Beginning with the line that holds "pink domino [242,239,291,265]" in the data below, give again every line through the one that holds "yellow mushroom [735,399,817,477] -> none", exactly as written.
(Exercise input begins)
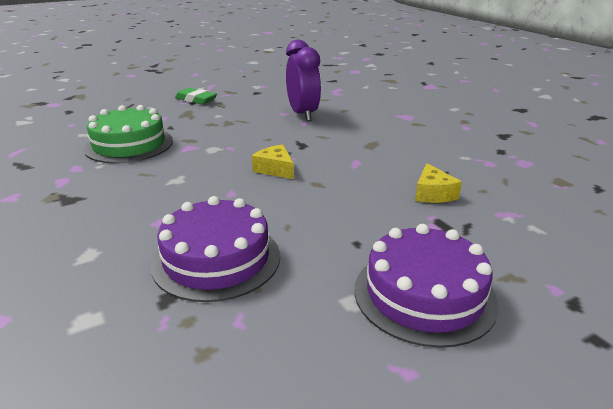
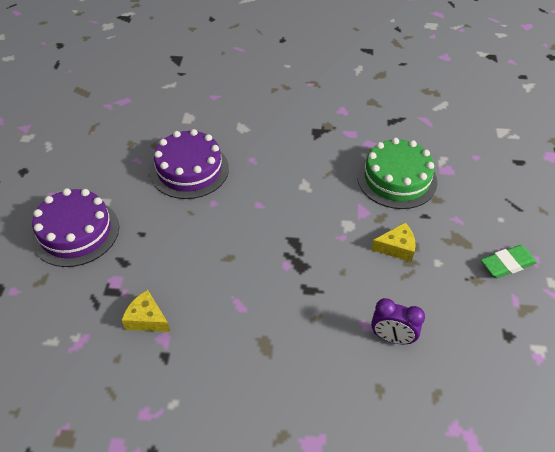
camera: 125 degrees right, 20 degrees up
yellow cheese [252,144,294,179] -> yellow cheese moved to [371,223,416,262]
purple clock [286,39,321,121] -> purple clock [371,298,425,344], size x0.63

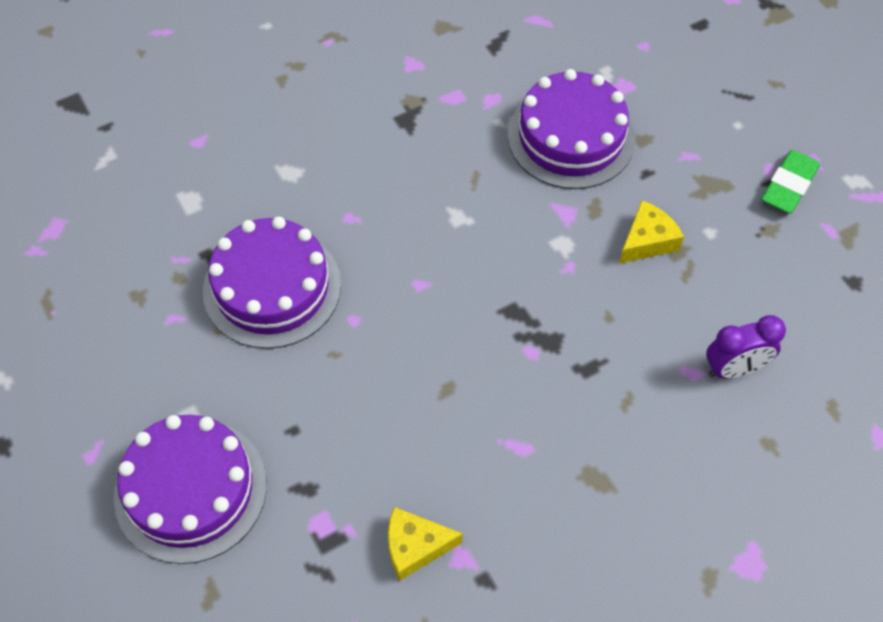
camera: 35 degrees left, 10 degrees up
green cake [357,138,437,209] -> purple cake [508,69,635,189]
(Exercise input ends)
(Exercise input begins)
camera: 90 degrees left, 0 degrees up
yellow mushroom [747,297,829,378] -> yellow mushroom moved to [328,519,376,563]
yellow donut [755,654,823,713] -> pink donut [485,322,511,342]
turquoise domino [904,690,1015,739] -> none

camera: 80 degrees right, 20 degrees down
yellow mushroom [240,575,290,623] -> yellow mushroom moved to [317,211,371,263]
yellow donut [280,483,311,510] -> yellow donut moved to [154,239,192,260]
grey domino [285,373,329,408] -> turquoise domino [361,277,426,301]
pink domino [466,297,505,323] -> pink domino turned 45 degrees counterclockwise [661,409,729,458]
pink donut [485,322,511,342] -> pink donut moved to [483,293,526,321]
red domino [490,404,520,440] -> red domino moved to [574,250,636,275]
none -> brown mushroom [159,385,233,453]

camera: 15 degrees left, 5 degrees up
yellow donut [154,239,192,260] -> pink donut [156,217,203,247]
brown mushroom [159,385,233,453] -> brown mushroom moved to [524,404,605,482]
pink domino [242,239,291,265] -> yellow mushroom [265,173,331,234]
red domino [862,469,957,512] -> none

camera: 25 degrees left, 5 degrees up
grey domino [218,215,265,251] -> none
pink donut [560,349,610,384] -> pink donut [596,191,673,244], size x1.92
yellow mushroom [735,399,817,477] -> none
(Exercise input ends)
(Exercise input begins)
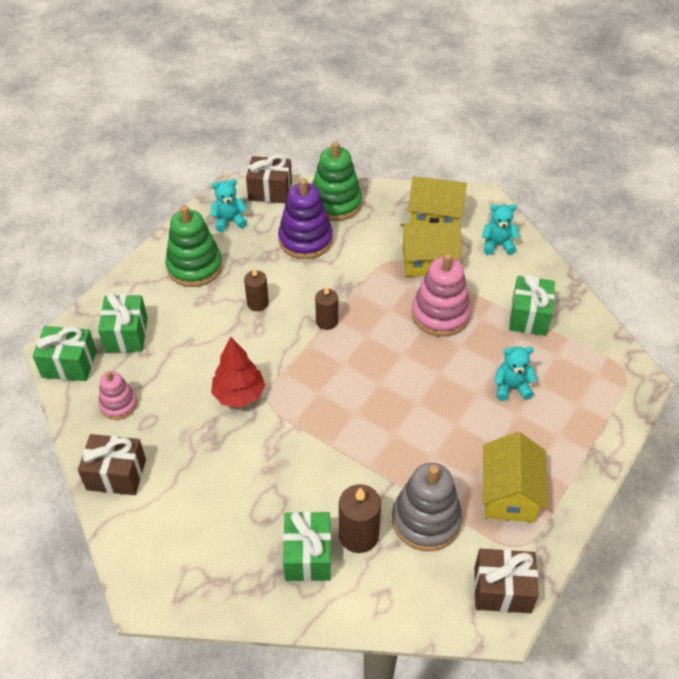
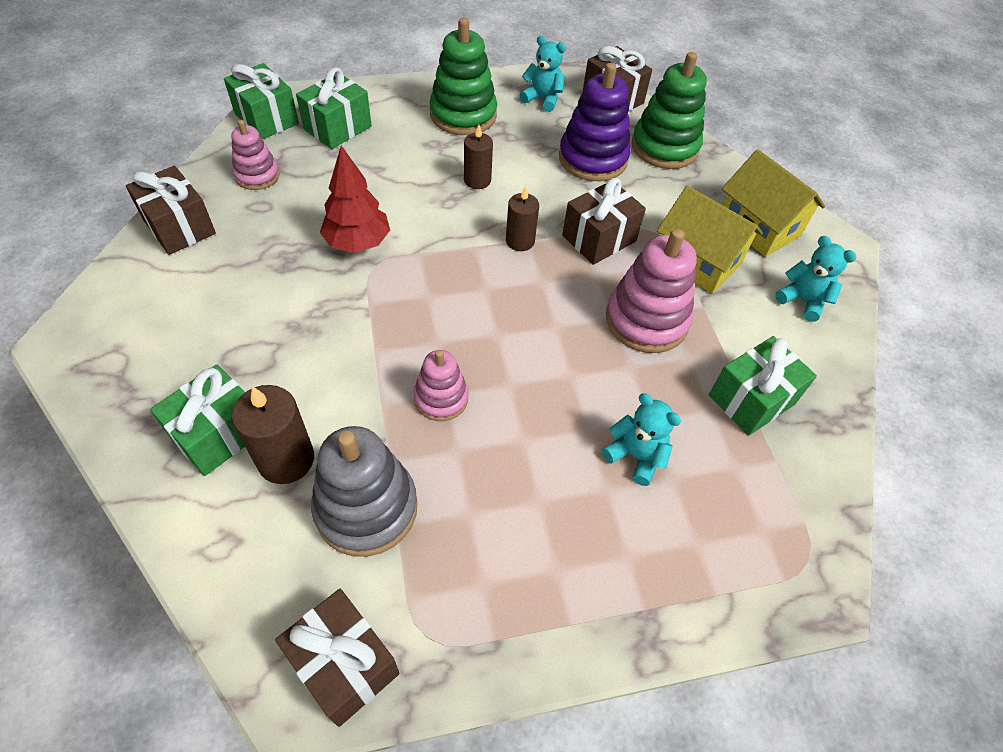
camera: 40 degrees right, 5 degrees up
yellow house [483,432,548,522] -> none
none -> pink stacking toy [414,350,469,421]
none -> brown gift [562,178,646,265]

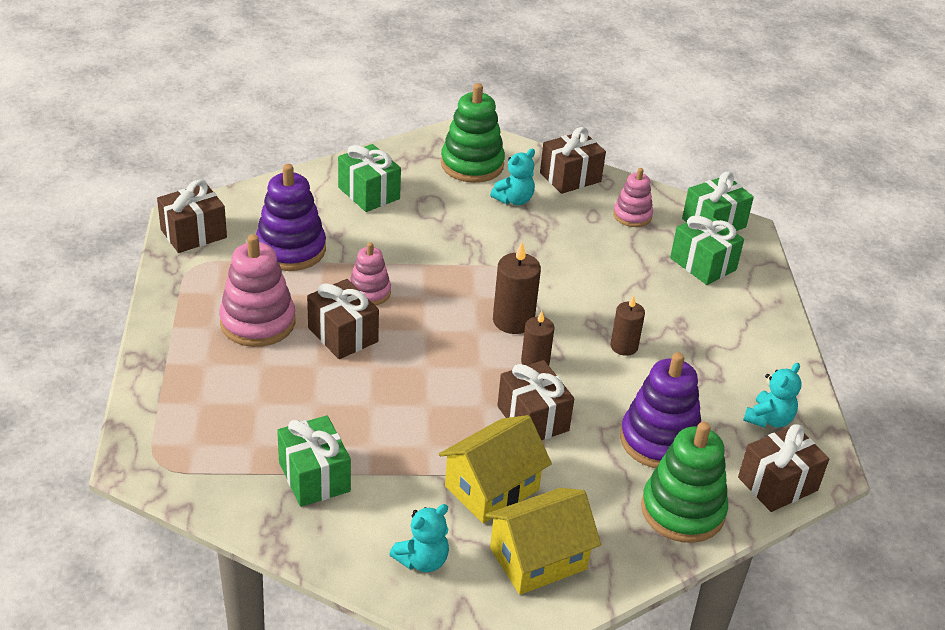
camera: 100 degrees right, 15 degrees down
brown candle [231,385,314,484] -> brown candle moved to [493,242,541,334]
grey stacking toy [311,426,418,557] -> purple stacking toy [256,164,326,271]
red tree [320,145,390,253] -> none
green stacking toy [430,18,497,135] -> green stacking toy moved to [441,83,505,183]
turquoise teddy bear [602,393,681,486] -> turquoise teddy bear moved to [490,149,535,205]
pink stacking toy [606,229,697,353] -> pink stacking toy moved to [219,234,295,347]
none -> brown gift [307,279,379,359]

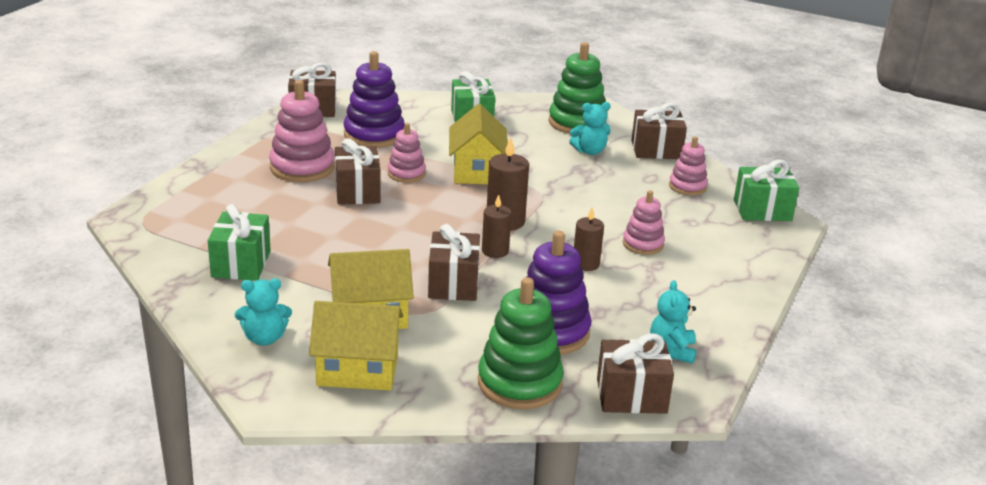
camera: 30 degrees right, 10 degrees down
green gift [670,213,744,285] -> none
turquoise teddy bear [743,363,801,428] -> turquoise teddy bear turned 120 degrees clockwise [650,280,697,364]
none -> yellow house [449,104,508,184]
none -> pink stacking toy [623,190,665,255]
(Exercise input ends)
● **Expected answer**
pink domino [242,239,291,265] -> yellow mushroom [265,173,331,234]
red domino [862,469,957,512] -> none

camera: 25 degrees left, 5 degrees up
grey domino [218,215,265,251] -> none
pink donut [560,349,610,384] -> pink donut [596,191,673,244], size x1.92
yellow mushroom [735,399,817,477] -> none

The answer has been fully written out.